[Start of section]

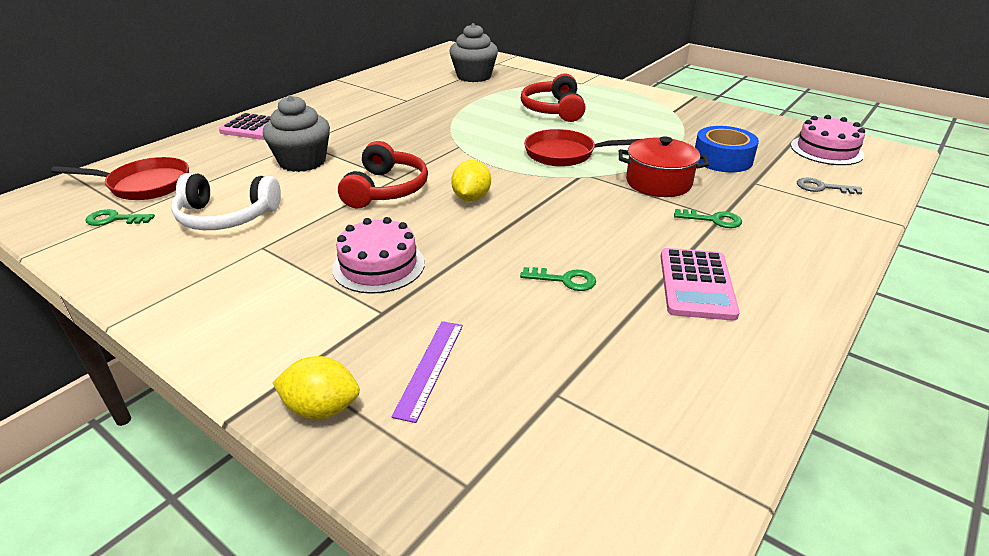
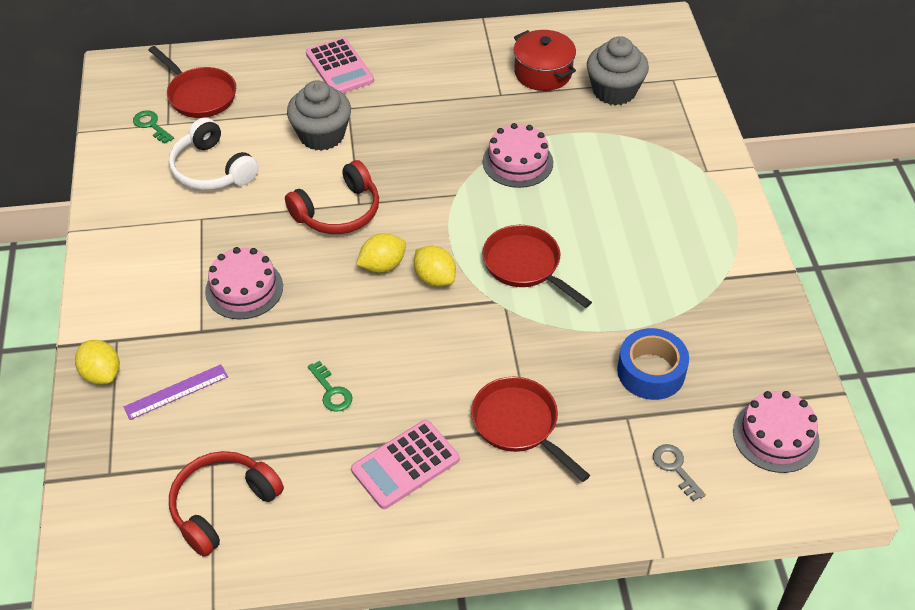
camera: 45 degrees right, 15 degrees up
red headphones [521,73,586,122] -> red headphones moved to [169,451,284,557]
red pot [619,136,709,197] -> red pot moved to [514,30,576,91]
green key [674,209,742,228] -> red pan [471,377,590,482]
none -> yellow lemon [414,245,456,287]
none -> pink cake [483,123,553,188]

[End of section]
[Start of section]

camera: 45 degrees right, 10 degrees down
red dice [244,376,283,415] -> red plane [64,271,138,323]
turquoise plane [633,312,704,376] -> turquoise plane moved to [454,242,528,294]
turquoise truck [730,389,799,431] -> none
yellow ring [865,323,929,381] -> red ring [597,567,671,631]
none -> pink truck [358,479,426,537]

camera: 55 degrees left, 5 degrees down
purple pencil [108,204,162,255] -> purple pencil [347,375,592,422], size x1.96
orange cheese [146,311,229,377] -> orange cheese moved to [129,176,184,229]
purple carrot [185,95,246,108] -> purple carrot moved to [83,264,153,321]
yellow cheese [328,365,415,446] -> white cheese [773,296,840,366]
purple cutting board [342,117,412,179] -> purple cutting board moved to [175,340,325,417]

[End of section]

In the entries above, find the line with "camera: 45 degrees right, 15 degrees up" and the line with "none -> pink cake [483,123,553,188]", then restate word for word both of them and every line between, with nothing more.

• Exercise answer
camera: 45 degrees right, 15 degrees up
red headphones [521,73,586,122] -> red headphones moved to [169,451,284,557]
red pot [619,136,709,197] -> red pot moved to [514,30,576,91]
green key [674,209,742,228] -> red pan [471,377,590,482]
none -> yellow lemon [414,245,456,287]
none -> pink cake [483,123,553,188]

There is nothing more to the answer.